> DESCRIPTION OF THE TASK: Return the entries exactly. Images are not part of the copy.

Image change detection data
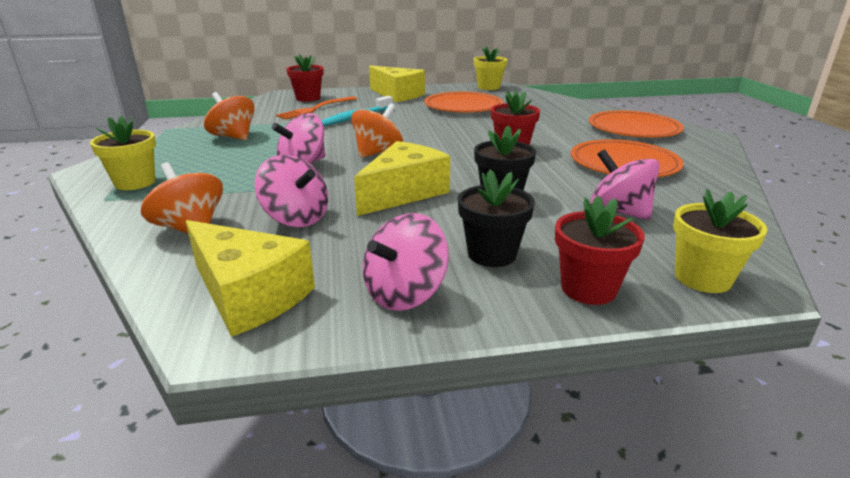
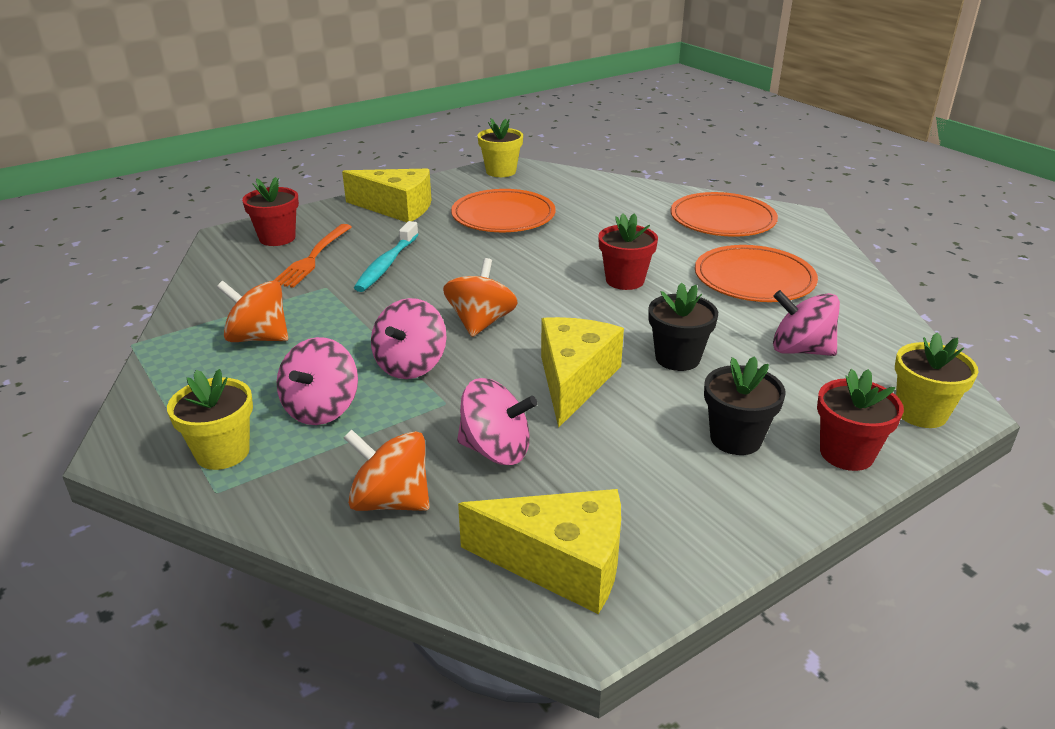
camera: 25 degrees left, 5 degrees up
(405, 294) = (703, 511): pink spinning top -> pink spinning top (321, 409)

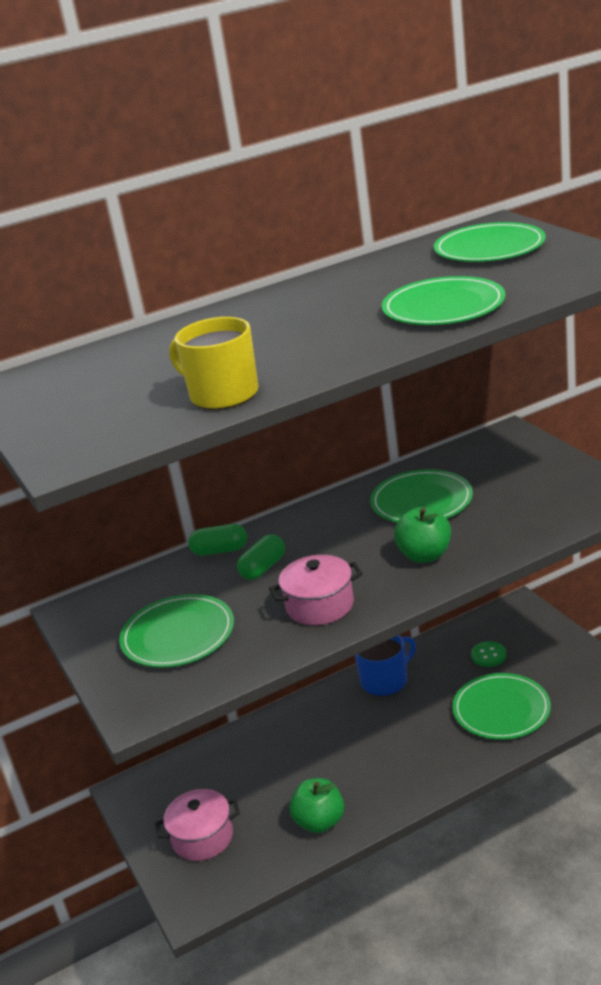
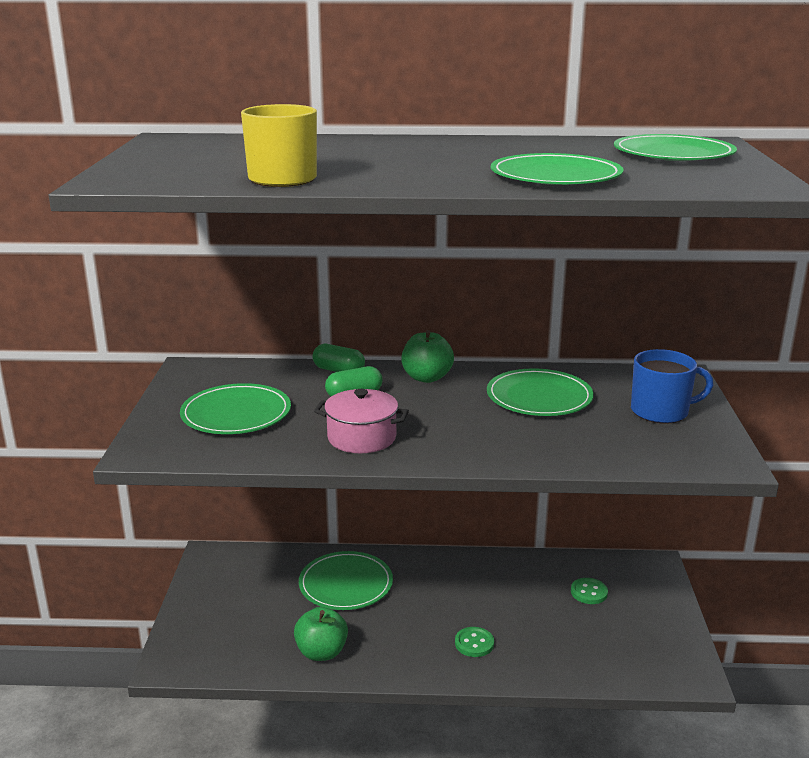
camera: 25 degrees right, 5 degrees down
(202, 837) = (227, 617): pink pot -> none
(385, 681) = (479, 570): blue mug -> blue mug (661, 411)
(425, 555) = (491, 437): green apple -> green apple (427, 378)
(438, 745) = (474, 643): none -> green button
(501, 710) = (557, 642): green plate -> green plate (346, 584)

> SOLUTION TO THIS EXERCISE:
camera: 25 degrees left, 5 degrees up
(405, 294) = (703, 511): pink spinning top -> pink spinning top (321, 409)

camera: 25 degrees right, 5 degrees down
(202, 837) = (227, 617): pink pot -> none
(385, 681) = (479, 570): blue mug -> blue mug (661, 411)
(425, 555) = (491, 437): green apple -> green apple (427, 378)
(438, 745) = (474, 643): none -> green button
(501, 710) = (557, 642): green plate -> green plate (346, 584)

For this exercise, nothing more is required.